▶ [Data for the task]:
----

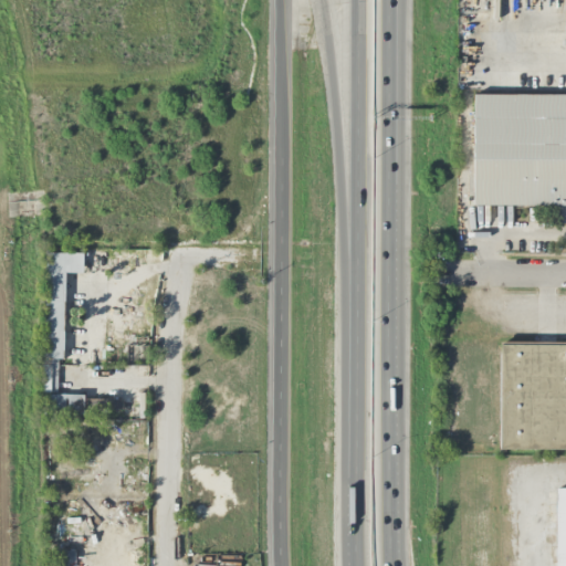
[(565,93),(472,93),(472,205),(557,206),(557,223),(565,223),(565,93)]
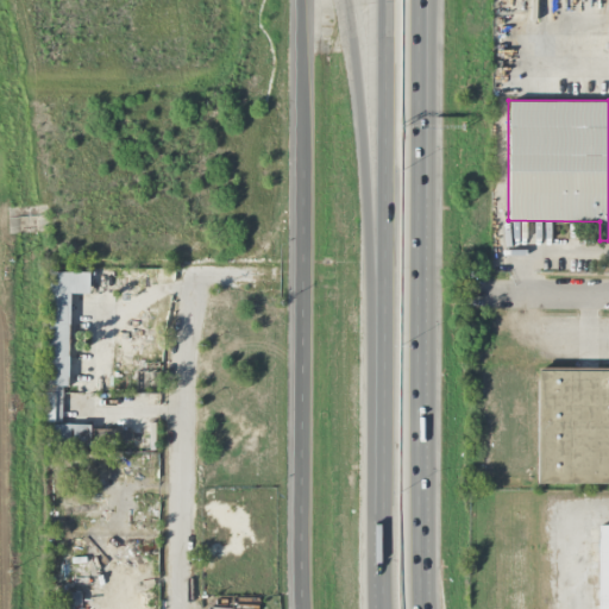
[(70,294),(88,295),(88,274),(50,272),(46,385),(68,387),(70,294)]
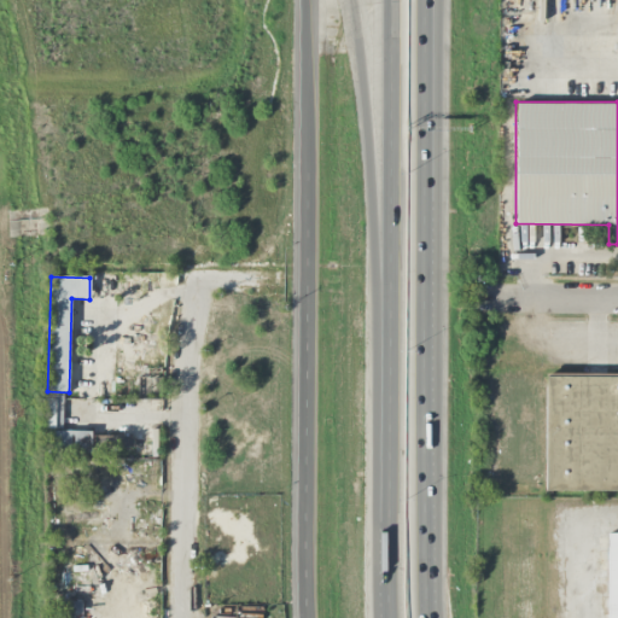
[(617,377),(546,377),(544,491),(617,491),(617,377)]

----

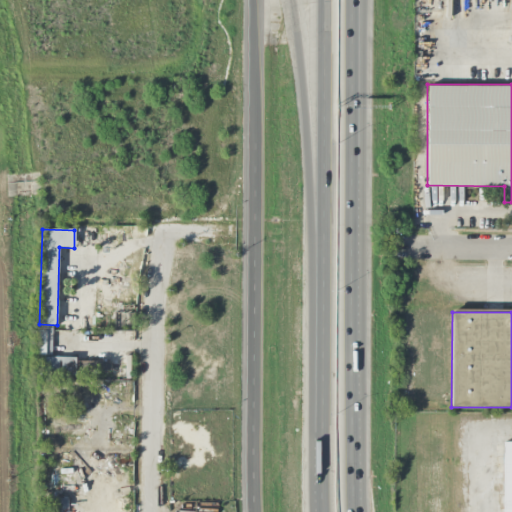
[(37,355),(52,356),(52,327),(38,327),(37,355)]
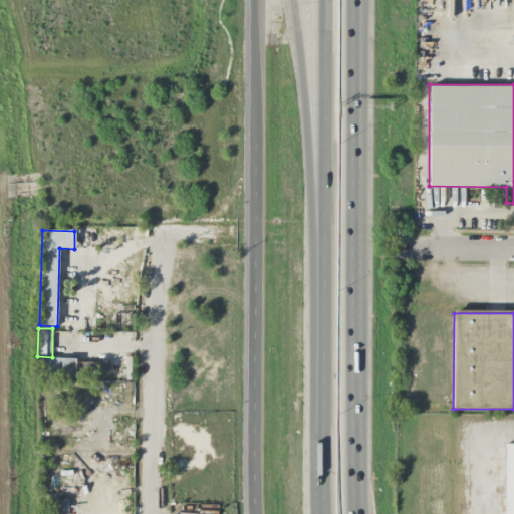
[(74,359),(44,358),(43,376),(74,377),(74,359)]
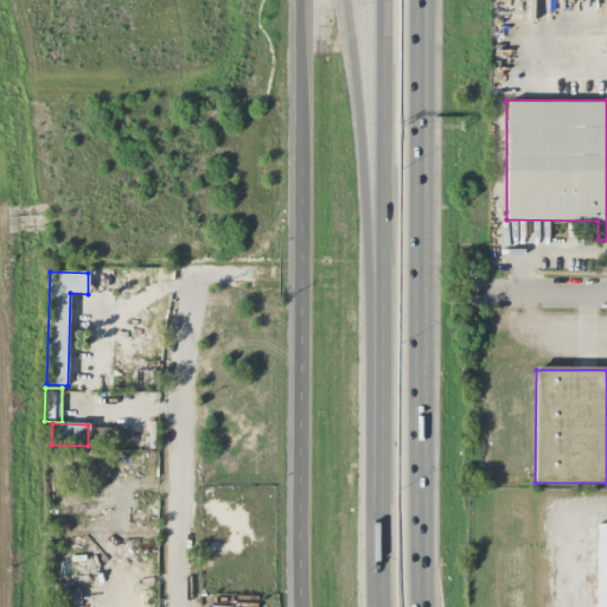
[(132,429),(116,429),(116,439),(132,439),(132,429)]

----

▶ [Directions]:
Give back the exact lines above, running from the one that has "[(70,294),(88,295),(88,274),(50,272),(46,385),(68,387),(70,294)]" through the one that has "[(617,377),(546,377),(544,491),(617,491),(617,377)]", with nothing added and no pictures.

▶ [Response area]:
[(70,294),(88,295),(88,274),(50,272),(46,385),(68,387),(70,294)]
[(617,377),(546,377),(544,491),(617,491),(617,377)]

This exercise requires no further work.